# TASK REQUIREMENTS
Scan the material below for every line with the string "degrees", and copy those lines.

# PROVIDED DATA
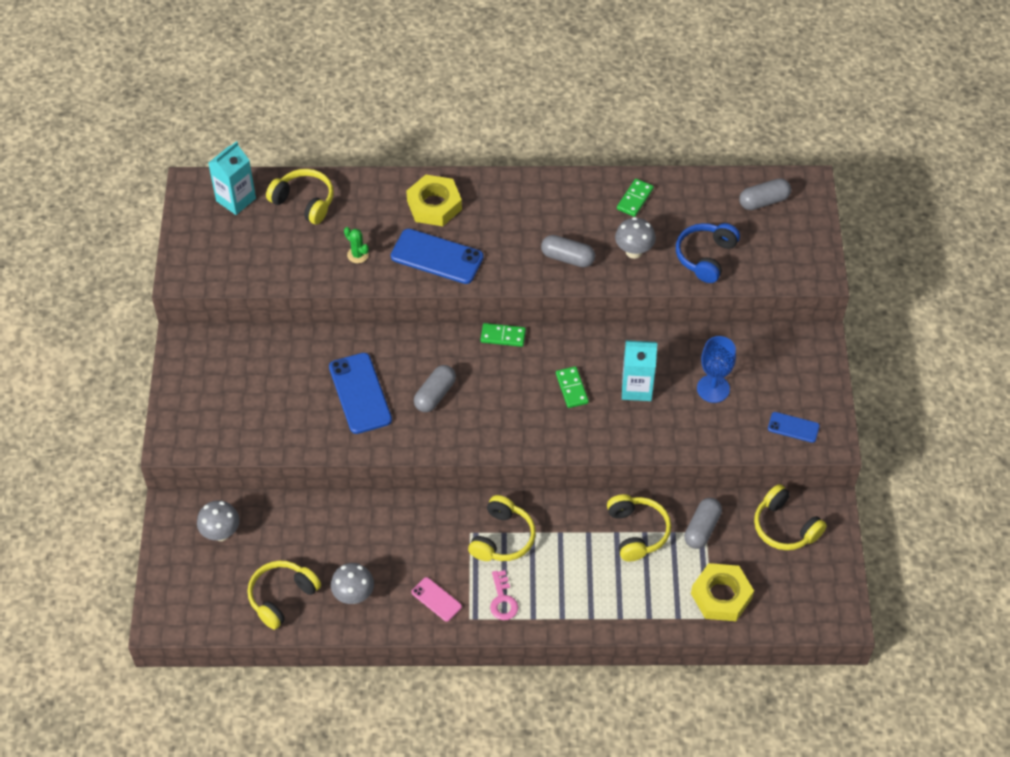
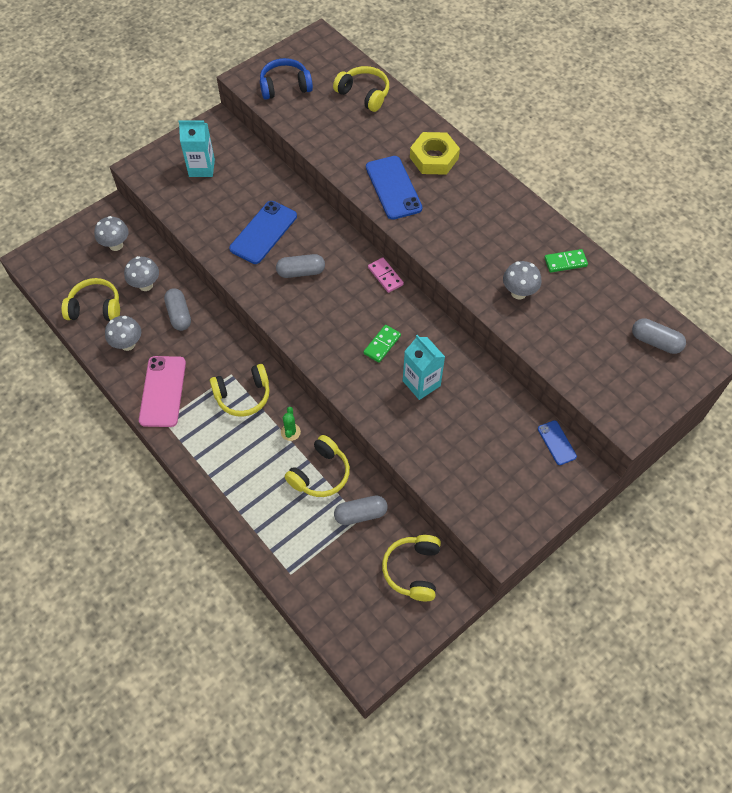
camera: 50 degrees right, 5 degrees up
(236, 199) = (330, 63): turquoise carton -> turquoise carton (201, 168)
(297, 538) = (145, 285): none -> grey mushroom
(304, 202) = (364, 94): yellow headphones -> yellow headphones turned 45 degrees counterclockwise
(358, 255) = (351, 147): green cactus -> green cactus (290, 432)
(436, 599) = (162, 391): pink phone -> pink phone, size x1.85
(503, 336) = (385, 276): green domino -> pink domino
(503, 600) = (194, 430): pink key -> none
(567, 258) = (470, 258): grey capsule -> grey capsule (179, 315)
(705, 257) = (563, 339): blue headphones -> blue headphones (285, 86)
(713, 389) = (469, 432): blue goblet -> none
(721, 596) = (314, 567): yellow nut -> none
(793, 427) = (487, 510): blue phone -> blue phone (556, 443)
...
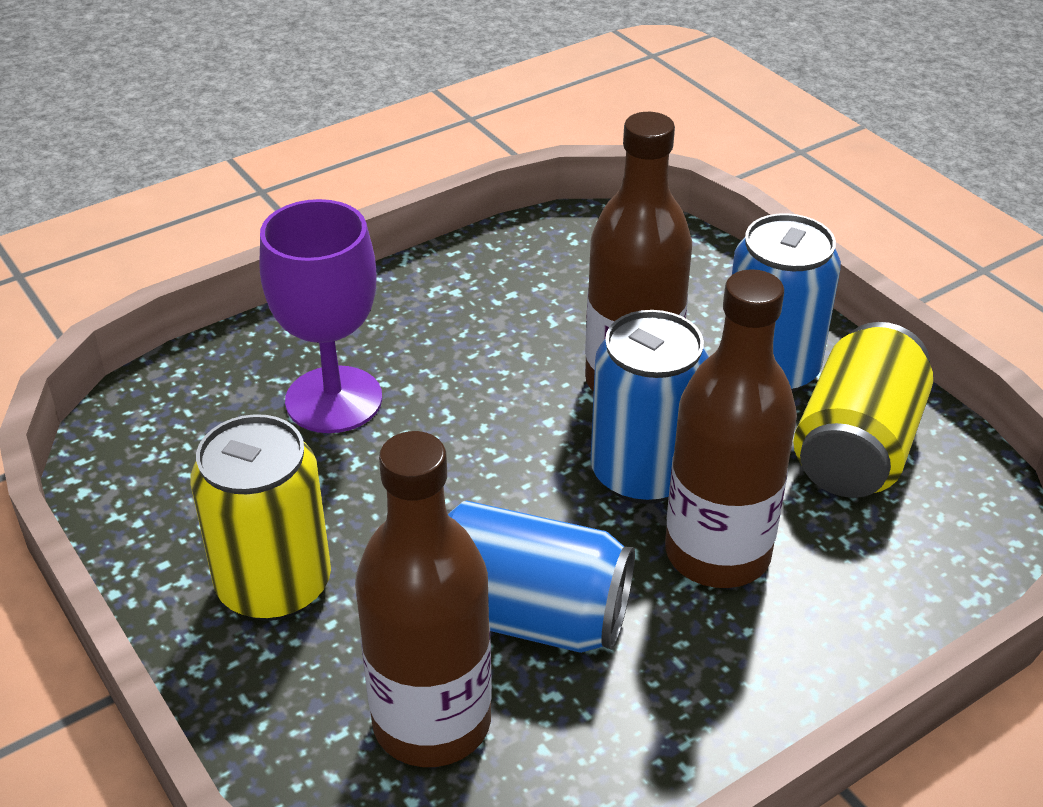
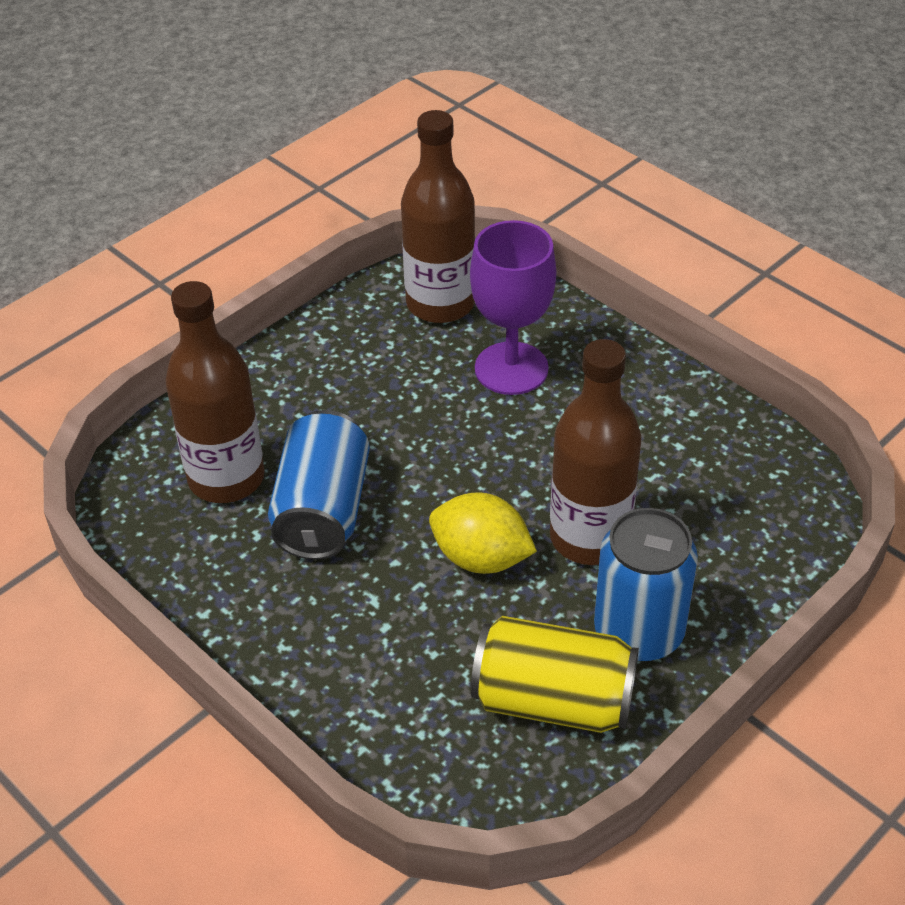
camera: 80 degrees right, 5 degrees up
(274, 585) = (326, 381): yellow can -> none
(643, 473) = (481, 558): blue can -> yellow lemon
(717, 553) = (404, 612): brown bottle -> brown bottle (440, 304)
...
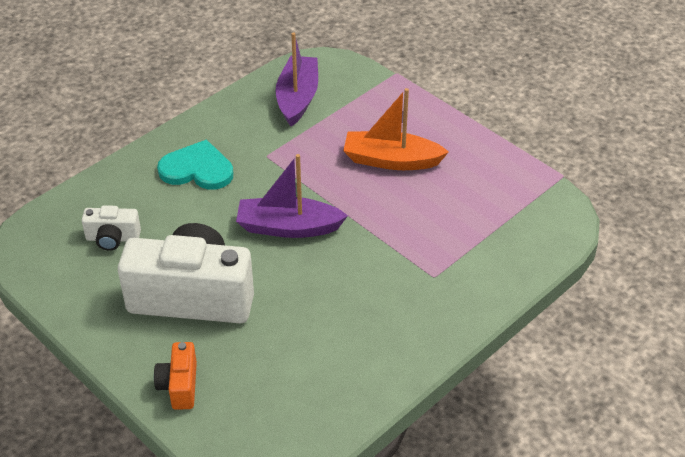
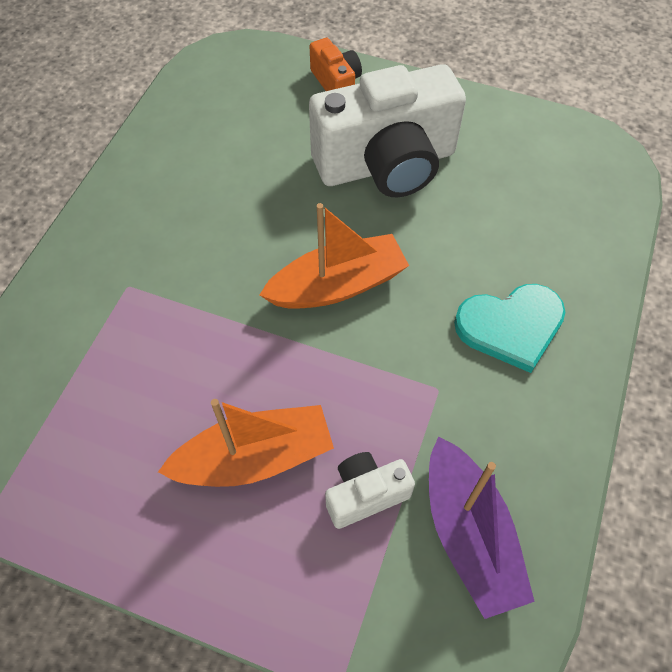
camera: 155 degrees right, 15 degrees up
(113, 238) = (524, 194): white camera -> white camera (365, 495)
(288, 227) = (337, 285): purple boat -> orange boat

# ANSWER SPACE
camera: 50 degrees right, 5 degrees up
(304, 202) = (364, 94): yellow headphones -> yellow headphones turned 45 degrees counterclockwise
camera: 80 degrees right, 5 degrees up
camera: 155 degrees right, 15 degrees up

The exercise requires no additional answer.